* _Material for the task_:
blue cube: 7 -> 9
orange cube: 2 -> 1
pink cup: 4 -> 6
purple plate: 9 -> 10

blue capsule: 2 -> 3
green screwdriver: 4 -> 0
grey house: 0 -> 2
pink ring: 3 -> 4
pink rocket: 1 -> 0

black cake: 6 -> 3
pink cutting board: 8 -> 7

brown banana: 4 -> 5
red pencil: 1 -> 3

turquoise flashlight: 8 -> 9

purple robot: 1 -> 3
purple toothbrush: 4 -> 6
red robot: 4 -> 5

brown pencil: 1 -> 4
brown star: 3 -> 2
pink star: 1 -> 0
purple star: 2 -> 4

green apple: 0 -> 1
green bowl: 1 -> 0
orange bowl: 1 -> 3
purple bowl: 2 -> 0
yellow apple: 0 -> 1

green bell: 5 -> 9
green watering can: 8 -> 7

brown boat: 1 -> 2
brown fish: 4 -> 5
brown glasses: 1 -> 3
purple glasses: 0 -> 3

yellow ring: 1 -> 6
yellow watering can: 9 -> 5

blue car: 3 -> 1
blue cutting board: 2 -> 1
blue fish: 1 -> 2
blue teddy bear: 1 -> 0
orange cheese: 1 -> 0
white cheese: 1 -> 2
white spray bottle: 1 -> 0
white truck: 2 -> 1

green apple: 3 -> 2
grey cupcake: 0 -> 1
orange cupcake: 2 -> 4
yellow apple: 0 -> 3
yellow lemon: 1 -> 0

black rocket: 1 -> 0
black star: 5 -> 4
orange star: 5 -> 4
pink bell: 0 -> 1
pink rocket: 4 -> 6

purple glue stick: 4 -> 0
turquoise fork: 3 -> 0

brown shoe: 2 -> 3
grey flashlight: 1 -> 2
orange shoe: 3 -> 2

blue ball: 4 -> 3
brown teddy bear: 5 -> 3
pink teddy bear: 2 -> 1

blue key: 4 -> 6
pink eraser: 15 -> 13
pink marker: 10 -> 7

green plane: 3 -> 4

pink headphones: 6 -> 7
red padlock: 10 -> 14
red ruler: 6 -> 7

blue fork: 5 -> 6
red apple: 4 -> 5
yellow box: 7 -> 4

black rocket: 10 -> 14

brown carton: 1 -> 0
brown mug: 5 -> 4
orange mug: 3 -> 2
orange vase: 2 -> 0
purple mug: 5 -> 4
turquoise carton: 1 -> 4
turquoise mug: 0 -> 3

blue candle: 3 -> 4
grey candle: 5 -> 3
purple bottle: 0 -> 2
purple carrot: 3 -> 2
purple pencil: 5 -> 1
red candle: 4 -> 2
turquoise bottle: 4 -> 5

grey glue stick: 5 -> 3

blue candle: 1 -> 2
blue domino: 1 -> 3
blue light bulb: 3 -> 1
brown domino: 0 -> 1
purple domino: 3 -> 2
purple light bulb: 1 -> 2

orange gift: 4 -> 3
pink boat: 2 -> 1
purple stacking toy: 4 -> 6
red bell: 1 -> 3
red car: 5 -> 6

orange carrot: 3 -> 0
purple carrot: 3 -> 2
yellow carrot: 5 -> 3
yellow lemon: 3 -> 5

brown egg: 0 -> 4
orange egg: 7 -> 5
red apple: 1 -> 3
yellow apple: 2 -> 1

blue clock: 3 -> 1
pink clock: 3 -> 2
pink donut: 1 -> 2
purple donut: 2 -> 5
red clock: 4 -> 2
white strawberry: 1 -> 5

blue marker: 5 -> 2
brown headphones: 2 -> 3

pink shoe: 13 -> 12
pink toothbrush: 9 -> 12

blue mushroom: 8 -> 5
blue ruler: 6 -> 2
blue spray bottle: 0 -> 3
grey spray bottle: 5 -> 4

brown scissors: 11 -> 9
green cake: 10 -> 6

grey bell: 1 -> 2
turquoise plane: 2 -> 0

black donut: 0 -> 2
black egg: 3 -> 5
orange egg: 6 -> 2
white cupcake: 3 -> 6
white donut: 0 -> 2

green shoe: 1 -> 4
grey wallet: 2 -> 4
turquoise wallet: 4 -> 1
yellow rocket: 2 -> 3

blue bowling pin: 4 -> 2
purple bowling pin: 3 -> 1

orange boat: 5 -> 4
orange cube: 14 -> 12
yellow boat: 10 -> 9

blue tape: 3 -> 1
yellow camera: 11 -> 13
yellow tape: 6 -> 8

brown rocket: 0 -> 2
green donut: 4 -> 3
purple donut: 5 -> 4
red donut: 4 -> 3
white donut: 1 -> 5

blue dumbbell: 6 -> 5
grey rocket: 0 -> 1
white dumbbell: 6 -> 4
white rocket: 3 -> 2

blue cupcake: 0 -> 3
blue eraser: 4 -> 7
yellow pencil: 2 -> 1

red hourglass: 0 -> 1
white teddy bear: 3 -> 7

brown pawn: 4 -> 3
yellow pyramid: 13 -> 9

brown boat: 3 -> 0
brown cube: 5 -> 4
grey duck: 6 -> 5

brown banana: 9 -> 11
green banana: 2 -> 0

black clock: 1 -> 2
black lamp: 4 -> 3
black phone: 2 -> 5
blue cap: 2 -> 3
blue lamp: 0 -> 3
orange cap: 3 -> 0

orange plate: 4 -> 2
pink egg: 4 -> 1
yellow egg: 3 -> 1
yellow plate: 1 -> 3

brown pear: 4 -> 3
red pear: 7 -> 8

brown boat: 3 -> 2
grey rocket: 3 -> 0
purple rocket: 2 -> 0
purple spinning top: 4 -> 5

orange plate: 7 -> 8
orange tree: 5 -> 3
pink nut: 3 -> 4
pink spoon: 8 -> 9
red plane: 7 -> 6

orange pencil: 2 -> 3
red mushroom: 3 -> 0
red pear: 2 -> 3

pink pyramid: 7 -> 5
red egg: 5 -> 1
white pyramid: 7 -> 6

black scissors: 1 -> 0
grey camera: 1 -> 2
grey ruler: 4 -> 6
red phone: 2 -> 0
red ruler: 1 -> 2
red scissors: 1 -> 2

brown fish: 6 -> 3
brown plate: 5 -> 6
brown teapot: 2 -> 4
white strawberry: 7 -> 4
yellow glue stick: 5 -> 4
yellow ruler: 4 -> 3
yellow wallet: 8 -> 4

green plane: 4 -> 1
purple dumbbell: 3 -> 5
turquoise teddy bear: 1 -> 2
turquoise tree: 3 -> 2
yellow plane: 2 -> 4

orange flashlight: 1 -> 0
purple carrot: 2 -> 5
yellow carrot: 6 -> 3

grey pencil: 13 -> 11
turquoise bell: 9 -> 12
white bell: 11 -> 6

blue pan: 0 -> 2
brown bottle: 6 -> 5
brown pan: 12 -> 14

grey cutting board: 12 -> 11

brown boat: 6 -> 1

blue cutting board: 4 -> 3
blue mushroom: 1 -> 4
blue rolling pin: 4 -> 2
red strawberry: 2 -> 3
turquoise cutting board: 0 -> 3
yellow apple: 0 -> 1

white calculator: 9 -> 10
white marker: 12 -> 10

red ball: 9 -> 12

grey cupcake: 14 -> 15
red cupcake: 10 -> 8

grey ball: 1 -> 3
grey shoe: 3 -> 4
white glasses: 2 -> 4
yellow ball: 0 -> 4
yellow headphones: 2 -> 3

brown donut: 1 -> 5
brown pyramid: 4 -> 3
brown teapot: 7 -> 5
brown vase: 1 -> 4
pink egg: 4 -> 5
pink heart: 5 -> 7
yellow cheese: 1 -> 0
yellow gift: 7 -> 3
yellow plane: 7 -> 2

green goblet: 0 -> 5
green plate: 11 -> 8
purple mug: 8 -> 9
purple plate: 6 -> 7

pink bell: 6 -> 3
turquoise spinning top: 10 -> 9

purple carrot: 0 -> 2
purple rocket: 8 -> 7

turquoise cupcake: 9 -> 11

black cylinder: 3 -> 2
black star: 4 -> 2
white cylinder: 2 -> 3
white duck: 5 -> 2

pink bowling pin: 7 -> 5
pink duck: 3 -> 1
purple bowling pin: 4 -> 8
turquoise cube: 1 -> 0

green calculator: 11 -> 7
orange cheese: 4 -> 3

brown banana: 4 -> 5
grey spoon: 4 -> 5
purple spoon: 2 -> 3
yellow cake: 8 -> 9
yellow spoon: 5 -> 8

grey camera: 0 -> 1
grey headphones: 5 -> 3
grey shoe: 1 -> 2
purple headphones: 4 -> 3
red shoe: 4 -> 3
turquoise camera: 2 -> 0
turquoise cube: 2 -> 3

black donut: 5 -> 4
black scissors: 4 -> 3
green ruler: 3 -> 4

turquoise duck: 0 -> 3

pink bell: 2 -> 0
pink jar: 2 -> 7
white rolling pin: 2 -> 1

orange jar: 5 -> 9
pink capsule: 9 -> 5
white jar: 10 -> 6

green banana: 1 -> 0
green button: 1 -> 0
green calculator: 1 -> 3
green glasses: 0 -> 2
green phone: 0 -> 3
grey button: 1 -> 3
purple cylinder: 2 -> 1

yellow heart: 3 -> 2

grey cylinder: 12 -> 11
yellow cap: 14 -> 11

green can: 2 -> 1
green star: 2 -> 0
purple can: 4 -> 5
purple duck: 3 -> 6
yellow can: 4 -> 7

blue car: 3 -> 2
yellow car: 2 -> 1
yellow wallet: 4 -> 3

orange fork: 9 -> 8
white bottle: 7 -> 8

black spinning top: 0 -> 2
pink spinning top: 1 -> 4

* _Assignment_: What you give back should be exactly the lines of the data above from the line with "purple carrot: 0 -> 2" through the line with "white rolling pin: 2 -> 1", both of those included, and nothing more.

* _Reply_:
purple carrot: 0 -> 2
purple rocket: 8 -> 7

turquoise cupcake: 9 -> 11

black cylinder: 3 -> 2
black star: 4 -> 2
white cylinder: 2 -> 3
white duck: 5 -> 2

pink bowling pin: 7 -> 5
pink duck: 3 -> 1
purple bowling pin: 4 -> 8
turquoise cube: 1 -> 0

green calculator: 11 -> 7
orange cheese: 4 -> 3

brown banana: 4 -> 5
grey spoon: 4 -> 5
purple spoon: 2 -> 3
yellow cake: 8 -> 9
yellow spoon: 5 -> 8

grey camera: 0 -> 1
grey headphones: 5 -> 3
grey shoe: 1 -> 2
purple headphones: 4 -> 3
red shoe: 4 -> 3
turquoise camera: 2 -> 0
turquoise cube: 2 -> 3

black donut: 5 -> 4
black scissors: 4 -> 3
green ruler: 3 -> 4

turquoise duck: 0 -> 3

pink bell: 2 -> 0
pink jar: 2 -> 7
white rolling pin: 2 -> 1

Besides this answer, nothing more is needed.